- Scene edit records -
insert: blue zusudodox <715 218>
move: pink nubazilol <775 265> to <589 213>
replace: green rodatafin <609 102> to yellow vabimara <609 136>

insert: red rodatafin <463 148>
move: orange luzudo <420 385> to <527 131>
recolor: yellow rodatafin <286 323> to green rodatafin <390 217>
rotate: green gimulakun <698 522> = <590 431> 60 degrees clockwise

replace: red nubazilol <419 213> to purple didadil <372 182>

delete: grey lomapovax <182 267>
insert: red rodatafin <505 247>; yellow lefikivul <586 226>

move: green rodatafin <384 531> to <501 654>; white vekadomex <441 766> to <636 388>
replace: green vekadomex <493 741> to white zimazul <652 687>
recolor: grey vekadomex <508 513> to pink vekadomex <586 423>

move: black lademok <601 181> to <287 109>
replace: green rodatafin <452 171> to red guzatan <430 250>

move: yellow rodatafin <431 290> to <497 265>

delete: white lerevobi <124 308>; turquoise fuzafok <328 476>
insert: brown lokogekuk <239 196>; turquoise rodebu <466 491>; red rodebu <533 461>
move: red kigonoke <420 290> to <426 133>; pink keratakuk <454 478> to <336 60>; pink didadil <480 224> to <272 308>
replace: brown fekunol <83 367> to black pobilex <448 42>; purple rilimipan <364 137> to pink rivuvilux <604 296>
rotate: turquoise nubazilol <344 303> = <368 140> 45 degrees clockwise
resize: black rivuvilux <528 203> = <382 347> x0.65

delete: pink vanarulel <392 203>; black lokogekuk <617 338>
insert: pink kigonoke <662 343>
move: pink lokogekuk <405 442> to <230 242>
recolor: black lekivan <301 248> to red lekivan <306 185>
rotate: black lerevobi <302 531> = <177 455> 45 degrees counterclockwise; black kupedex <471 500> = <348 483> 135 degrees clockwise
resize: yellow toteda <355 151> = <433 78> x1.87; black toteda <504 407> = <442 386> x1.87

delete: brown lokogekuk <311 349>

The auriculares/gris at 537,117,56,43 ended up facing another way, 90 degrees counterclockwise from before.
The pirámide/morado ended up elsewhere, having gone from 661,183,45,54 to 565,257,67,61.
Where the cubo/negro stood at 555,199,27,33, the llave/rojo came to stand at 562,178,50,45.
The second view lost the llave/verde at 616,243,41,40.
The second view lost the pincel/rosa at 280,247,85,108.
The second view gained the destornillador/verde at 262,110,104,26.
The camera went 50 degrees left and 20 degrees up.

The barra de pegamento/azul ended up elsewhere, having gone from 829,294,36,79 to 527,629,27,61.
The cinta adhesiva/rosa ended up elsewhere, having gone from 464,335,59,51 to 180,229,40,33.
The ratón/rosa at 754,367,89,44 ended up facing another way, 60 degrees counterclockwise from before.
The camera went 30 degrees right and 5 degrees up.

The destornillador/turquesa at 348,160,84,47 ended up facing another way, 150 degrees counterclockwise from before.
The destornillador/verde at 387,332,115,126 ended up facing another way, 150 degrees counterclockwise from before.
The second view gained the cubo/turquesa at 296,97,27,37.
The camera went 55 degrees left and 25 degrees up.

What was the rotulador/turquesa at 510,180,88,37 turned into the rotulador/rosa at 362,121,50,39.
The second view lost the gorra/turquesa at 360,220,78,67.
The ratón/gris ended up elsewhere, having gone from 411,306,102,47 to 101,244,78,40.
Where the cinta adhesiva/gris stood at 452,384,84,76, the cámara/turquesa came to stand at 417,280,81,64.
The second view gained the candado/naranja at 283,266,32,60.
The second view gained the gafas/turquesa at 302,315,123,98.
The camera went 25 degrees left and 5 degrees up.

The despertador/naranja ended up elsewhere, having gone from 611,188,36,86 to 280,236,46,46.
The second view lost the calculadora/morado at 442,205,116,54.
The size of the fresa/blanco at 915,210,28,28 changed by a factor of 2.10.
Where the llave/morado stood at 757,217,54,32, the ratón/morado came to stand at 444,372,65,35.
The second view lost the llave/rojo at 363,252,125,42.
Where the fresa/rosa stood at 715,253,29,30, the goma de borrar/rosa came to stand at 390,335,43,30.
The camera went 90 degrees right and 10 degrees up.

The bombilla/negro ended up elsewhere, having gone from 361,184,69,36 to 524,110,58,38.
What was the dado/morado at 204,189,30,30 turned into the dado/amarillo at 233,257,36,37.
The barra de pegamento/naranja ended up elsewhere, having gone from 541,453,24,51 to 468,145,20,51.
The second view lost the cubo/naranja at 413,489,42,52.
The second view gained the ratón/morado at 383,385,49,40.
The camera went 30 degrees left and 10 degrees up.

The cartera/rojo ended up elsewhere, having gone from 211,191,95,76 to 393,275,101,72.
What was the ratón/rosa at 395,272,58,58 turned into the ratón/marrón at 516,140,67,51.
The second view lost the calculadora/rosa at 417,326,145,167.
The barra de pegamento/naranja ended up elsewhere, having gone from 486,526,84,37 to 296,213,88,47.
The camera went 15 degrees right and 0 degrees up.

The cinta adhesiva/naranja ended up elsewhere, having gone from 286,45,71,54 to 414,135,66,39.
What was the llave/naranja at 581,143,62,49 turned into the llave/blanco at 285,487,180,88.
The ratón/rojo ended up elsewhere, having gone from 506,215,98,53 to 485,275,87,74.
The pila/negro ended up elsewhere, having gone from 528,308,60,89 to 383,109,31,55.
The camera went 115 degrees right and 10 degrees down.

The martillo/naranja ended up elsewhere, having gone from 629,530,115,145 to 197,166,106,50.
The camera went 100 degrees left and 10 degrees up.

- WHAT IS NEEDED -
All of the data, from the first line to the last, should be written out exactly.

- ANSWER SPACE -
insert: blue zusudodox <715 218>
move: pink nubazilol <775 265> to <589 213>
replace: green rodatafin <609 102> to yellow vabimara <609 136>

insert: red rodatafin <463 148>
move: orange luzudo <420 385> to <527 131>
recolor: yellow rodatafin <286 323> to green rodatafin <390 217>
rotate: green gimulakun <698 522> = <590 431> 60 degrees clockwise

replace: red nubazilol <419 213> to purple didadil <372 182>

delete: grey lomapovax <182 267>
insert: red rodatafin <505 247>; yellow lefikivul <586 226>

move: green rodatafin <384 531> to <501 654>; white vekadomex <441 766> to <636 388>
replace: green vekadomex <493 741> to white zimazul <652 687>
recolor: grey vekadomex <508 513> to pink vekadomex <586 423>

move: black lademok <601 181> to <287 109>
replace: green rodatafin <452 171> to red guzatan <430 250>

move: yellow rodatafin <431 290> to <497 265>

delete: white lerevobi <124 308>; turquoise fuzafok <328 476>
insert: brown lokogekuk <239 196>; turquoise rodebu <466 491>; red rodebu <533 461>
move: red kigonoke <420 290> to <426 133>; pink keratakuk <454 478> to <336 60>; pink didadil <480 224> to <272 308>
replace: brown fekunol <83 367> to black pobilex <448 42>; purple rilimipan <364 137> to pink rivuvilux <604 296>
rotate: turquoise nubazilol <344 303> = <368 140> 45 degrees clockwise
resize: black rivuvilux <528 203> = <382 347> x0.65

delete: pink vanarulel <392 203>; black lokogekuk <617 338>
insert: pink kigonoke <662 343>
move: pink lokogekuk <405 442> to <230 242>
recolor: black lekivan <301 248> to red lekivan <306 185>
rotate: black lerevobi <302 531> = <177 455> 45 degrees counterclockwise; black kupedex <471 500> = <348 483> 135 degrees clockwise
resize: yellow toteda <355 151> = <433 78> x1.87; black toteda <504 407> = <442 386> x1.87

delete: brown lokogekuk <311 349>

The auriculares/gris at 537,117,56,43 ended up facing another way, 90 degrees counterclockwise from before.
The pirámide/morado ended up elsewhere, having gone from 661,183,45,54 to 565,257,67,61.
Where the cubo/negro stood at 555,199,27,33, the llave/rojo came to stand at 562,178,50,45.
The second view lost the llave/verde at 616,243,41,40.
The second view lost the pincel/rosa at 280,247,85,108.
The second view gained the destornillador/verde at 262,110,104,26.
The camera went 50 degrees left and 20 degrees up.

The barra de pegamento/azul ended up elsewhere, having gone from 829,294,36,79 to 527,629,27,61.
The cinta adhesiva/rosa ended up elsewhere, having gone from 464,335,59,51 to 180,229,40,33.
The ratón/rosa at 754,367,89,44 ended up facing another way, 60 degrees counterclockwise from before.
The camera went 30 degrees right and 5 degrees up.

The destornillador/turquesa at 348,160,84,47 ended up facing another way, 150 degrees counterclockwise from before.
The destornillador/verde at 387,332,115,126 ended up facing another way, 150 degrees counterclockwise from before.
The second view gained the cubo/turquesa at 296,97,27,37.
The camera went 55 degrees left and 25 degrees up.

What was the rotulador/turquesa at 510,180,88,37 turned into the rotulador/rosa at 362,121,50,39.
The second view lost the gorra/turquesa at 360,220,78,67.
The ratón/gris ended up elsewhere, having gone from 411,306,102,47 to 101,244,78,40.
Where the cinta adhesiva/gris stood at 452,384,84,76, the cámara/turquesa came to stand at 417,280,81,64.
The second view gained the candado/naranja at 283,266,32,60.
The second view gained the gafas/turquesa at 302,315,123,98.
The camera went 25 degrees left and 5 degrees up.

The despertador/naranja ended up elsewhere, having gone from 611,188,36,86 to 280,236,46,46.
The second view lost the calculadora/morado at 442,205,116,54.
The size of the fresa/blanco at 915,210,28,28 changed by a factor of 2.10.
Where the llave/morado stood at 757,217,54,32, the ratón/morado came to stand at 444,372,65,35.
The second view lost the llave/rojo at 363,252,125,42.
Where the fresa/rosa stood at 715,253,29,30, the goma de borrar/rosa came to stand at 390,335,43,30.
The camera went 90 degrees right and 10 degrees up.

The bombilla/negro ended up elsewhere, having gone from 361,184,69,36 to 524,110,58,38.
What was the dado/morado at 204,189,30,30 turned into the dado/amarillo at 233,257,36,37.
The barra de pegamento/naranja ended up elsewhere, having gone from 541,453,24,51 to 468,145,20,51.
The second view lost the cubo/naranja at 413,489,42,52.
The second view gained the ratón/morado at 383,385,49,40.
The camera went 30 degrees left and 10 degrees up.

The cartera/rojo ended up elsewhere, having gone from 211,191,95,76 to 393,275,101,72.
What was the ratón/rosa at 395,272,58,58 turned into the ratón/marrón at 516,140,67,51.
The second view lost the calculadora/rosa at 417,326,145,167.
The barra de pegamento/naranja ended up elsewhere, having gone from 486,526,84,37 to 296,213,88,47.
The camera went 15 degrees right and 0 degrees up.

The cinta adhesiva/naranja ended up elsewhere, having gone from 286,45,71,54 to 414,135,66,39.
What was the llave/naranja at 581,143,62,49 turned into the llave/blanco at 285,487,180,88.
The ratón/rojo ended up elsewhere, having gone from 506,215,98,53 to 485,275,87,74.
The pila/negro ended up elsewhere, having gone from 528,308,60,89 to 383,109,31,55.
The camera went 115 degrees right and 10 degrees down.

The martillo/naranja ended up elsewhere, having gone from 629,530,115,145 to 197,166,106,50.
The camera went 100 degrees left and 10 degrees up.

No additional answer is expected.